THE TASK:
Only one stretch of the records below should be repeated. It starts with the line containing "C1: 4.7uF (plus" and goes on through the line containing "U5: LTC1298 -> MCP3002", exactly as written.

DATA UNDER STUDY:

•••

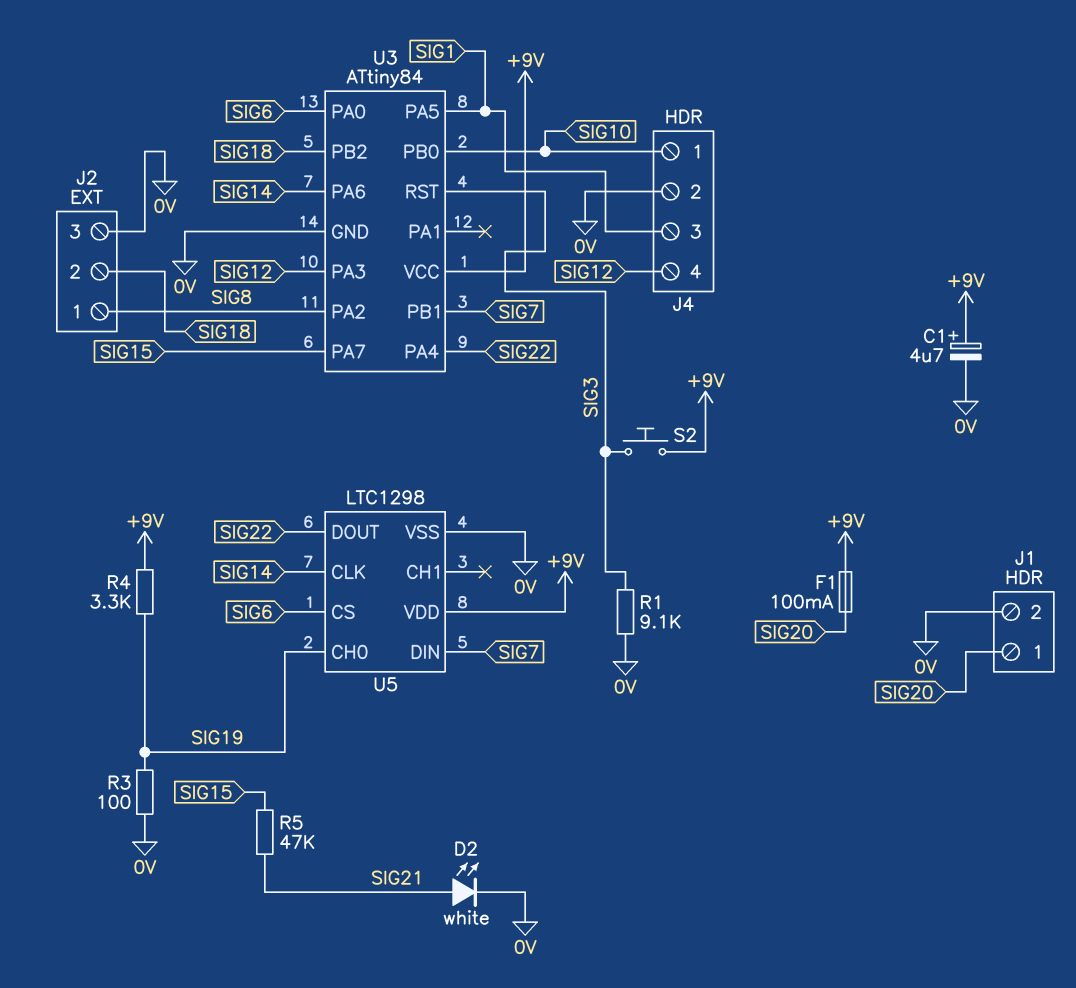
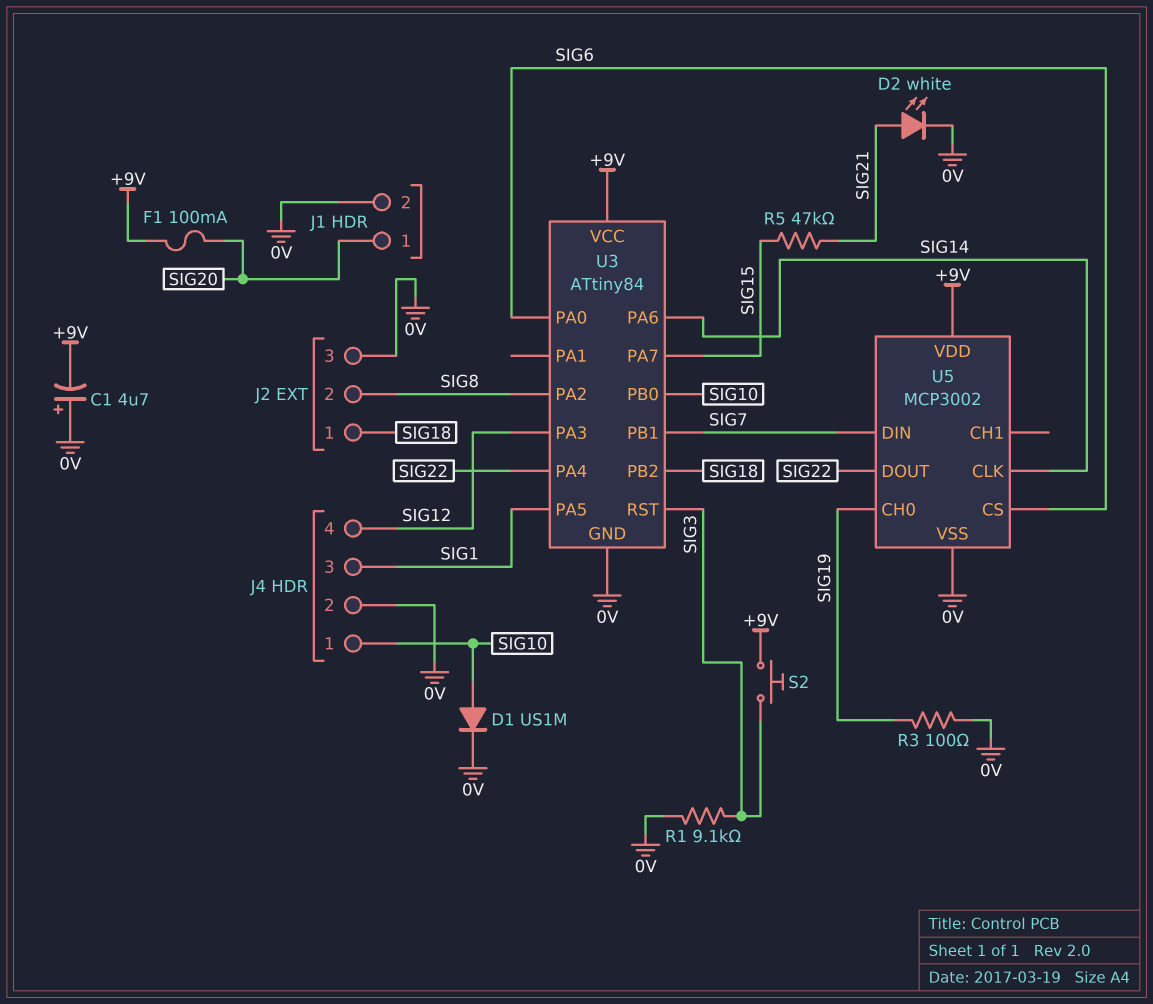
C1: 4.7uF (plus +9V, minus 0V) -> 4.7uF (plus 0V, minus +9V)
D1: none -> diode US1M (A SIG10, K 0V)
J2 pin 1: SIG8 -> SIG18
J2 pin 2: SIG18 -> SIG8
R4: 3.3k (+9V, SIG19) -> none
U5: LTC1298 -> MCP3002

•••

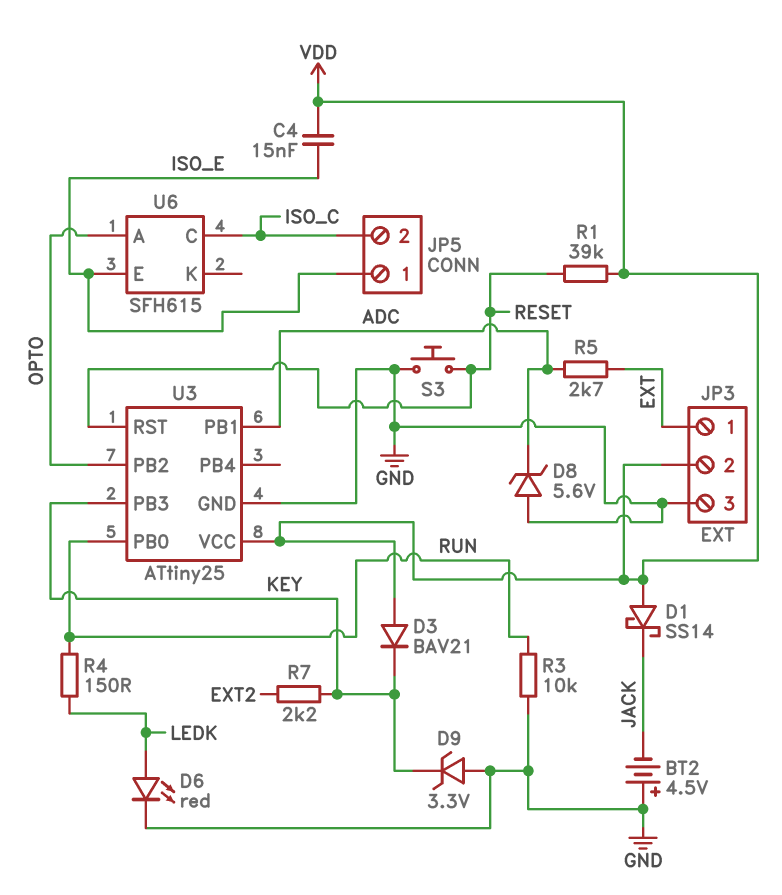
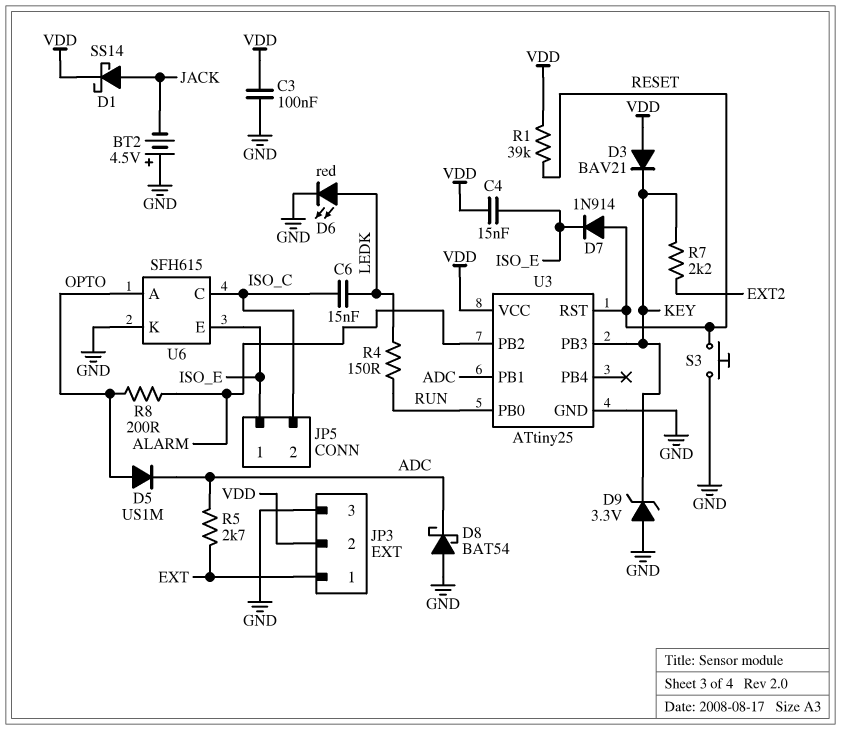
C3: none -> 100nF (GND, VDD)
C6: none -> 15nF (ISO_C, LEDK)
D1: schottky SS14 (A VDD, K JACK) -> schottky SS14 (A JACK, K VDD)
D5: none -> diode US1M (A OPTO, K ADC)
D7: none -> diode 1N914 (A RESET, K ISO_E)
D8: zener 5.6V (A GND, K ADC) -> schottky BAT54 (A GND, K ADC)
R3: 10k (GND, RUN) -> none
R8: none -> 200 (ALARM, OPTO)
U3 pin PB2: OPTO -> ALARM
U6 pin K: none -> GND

•••

SOLUTION:
C1: 4.7uF (plus +9V, minus 0V) -> 4.7uF (plus 0V, minus +9V)
D1: none -> diode US1M (A SIG10, K 0V)
J2 pin 1: SIG8 -> SIG18
J2 pin 2: SIG18 -> SIG8
R4: 3.3k (+9V, SIG19) -> none
U5: LTC1298 -> MCP3002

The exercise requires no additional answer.